____ Data to examine

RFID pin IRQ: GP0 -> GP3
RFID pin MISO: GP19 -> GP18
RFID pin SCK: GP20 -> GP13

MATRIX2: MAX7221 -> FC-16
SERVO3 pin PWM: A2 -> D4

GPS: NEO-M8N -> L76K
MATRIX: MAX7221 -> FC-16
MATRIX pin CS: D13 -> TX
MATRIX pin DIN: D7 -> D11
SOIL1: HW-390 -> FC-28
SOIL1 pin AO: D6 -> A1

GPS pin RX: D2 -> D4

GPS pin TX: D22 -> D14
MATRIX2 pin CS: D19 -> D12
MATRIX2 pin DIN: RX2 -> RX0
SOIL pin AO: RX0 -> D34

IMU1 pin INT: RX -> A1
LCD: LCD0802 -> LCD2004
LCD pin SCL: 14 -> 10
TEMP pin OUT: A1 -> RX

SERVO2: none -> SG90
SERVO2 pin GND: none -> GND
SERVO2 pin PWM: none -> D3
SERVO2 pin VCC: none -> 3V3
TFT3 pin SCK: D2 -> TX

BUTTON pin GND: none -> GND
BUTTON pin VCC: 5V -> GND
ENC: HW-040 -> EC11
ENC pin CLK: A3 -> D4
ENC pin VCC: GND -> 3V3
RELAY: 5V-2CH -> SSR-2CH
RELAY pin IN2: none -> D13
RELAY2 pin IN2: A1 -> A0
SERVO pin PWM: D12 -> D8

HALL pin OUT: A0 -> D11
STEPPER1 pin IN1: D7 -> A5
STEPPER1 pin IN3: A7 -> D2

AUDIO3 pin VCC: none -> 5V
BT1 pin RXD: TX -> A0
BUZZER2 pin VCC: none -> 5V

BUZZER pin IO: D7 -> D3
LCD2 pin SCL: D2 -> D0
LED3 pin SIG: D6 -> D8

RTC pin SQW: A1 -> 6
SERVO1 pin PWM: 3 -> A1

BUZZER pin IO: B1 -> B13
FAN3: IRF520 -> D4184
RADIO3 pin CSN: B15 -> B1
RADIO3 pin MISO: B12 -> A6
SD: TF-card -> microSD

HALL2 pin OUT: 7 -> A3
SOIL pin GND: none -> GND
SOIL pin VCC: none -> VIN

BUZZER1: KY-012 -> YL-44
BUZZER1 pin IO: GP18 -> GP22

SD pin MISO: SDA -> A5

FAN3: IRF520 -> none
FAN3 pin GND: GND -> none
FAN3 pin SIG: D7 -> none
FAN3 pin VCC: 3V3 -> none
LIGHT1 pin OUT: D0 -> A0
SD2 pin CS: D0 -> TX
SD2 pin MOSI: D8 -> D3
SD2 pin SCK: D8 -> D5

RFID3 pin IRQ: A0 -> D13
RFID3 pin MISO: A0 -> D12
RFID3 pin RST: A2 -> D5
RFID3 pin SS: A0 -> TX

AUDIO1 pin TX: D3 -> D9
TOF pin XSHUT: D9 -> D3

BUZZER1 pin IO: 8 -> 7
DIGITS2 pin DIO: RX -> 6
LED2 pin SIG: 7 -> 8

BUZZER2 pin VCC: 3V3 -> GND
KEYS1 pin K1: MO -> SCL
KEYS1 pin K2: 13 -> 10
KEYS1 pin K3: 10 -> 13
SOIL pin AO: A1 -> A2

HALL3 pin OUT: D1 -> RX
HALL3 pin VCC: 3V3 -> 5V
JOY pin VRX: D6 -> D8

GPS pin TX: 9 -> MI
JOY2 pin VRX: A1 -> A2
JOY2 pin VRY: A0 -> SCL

________

**Action item**. I'd like the material repeated word for word, please.

**Solution to this exercise**.
RFID pin IRQ: GP0 -> GP3
RFID pin MISO: GP19 -> GP18
RFID pin SCK: GP20 -> GP13

MATRIX2: MAX7221 -> FC-16
SERVO3 pin PWM: A2 -> D4

GPS: NEO-M8N -> L76K
MATRIX: MAX7221 -> FC-16
MATRIX pin CS: D13 -> TX
MATRIX pin DIN: D7 -> D11
SOIL1: HW-390 -> FC-28
SOIL1 pin AO: D6 -> A1

GPS pin RX: D2 -> D4

GPS pin TX: D22 -> D14
MATRIX2 pin CS: D19 -> D12
MATRIX2 pin DIN: RX2 -> RX0
SOIL pin AO: RX0 -> D34

IMU1 pin INT: RX -> A1
LCD: LCD0802 -> LCD2004
LCD pin SCL: 14 -> 10
TEMP pin OUT: A1 -> RX

SERVO2: none -> SG90
SERVO2 pin GND: none -> GND
SERVO2 pin PWM: none -> D3
SERVO2 pin VCC: none -> 3V3
TFT3 pin SCK: D2 -> TX

BUTTON pin GND: none -> GND
BUTTON pin VCC: 5V -> GND
ENC: HW-040 -> EC11
ENC pin CLK: A3 -> D4
ENC pin VCC: GND -> 3V3
RELAY: 5V-2CH -> SSR-2CH
RELAY pin IN2: none -> D13
RELAY2 pin IN2: A1 -> A0
SERVO pin PWM: D12 -> D8

HALL pin OUT: A0 -> D11
STEPPER1 pin IN1: D7 -> A5
STEPPER1 pin IN3: A7 -> D2

AUDIO3 pin VCC: none -> 5V
BT1 pin RXD: TX -> A0
BUZZER2 pin VCC: none -> 5V

BUZZER pin IO: D7 -> D3
LCD2 pin SCL: D2 -> D0
LED3 pin SIG: D6 -> D8

RTC pin SQW: A1 -> 6
SERVO1 pin PWM: 3 -> A1

BUZZER pin IO: B1 -> B13
FAN3: IRF520 -> D4184
RADIO3 pin CSN: B15 -> B1
RADIO3 pin MISO: B12 -> A6
SD: TF-card -> microSD

HALL2 pin OUT: 7 -> A3
SOIL pin GND: none -> GND
SOIL pin VCC: none -> VIN

BUZZER1: KY-012 -> YL-44
BUZZER1 pin IO: GP18 -> GP22

SD pin MISO: SDA -> A5

FAN3: IRF520 -> none
FAN3 pin GND: GND -> none
FAN3 pin SIG: D7 -> none
FAN3 pin VCC: 3V3 -> none
LIGHT1 pin OUT: D0 -> A0
SD2 pin CS: D0 -> TX
SD2 pin MOSI: D8 -> D3
SD2 pin SCK: D8 -> D5

RFID3 pin IRQ: A0 -> D13
RFID3 pin MISO: A0 -> D12
RFID3 pin RST: A2 -> D5
RFID3 pin SS: A0 -> TX

AUDIO1 pin TX: D3 -> D9
TOF pin XSHUT: D9 -> D3

BUZZER1 pin IO: 8 -> 7
DIGITS2 pin DIO: RX -> 6
LED2 pin SIG: 7 -> 8

BUZZER2 pin VCC: 3V3 -> GND
KEYS1 pin K1: MO -> SCL
KEYS1 pin K2: 13 -> 10
KEYS1 pin K3: 10 -> 13
SOIL pin AO: A1 -> A2

HALL3 pin OUT: D1 -> RX
HALL3 pin VCC: 3V3 -> 5V
JOY pin VRX: D6 -> D8

GPS pin TX: 9 -> MI
JOY2 pin VRX: A1 -> A2
JOY2 pin VRY: A0 -> SCL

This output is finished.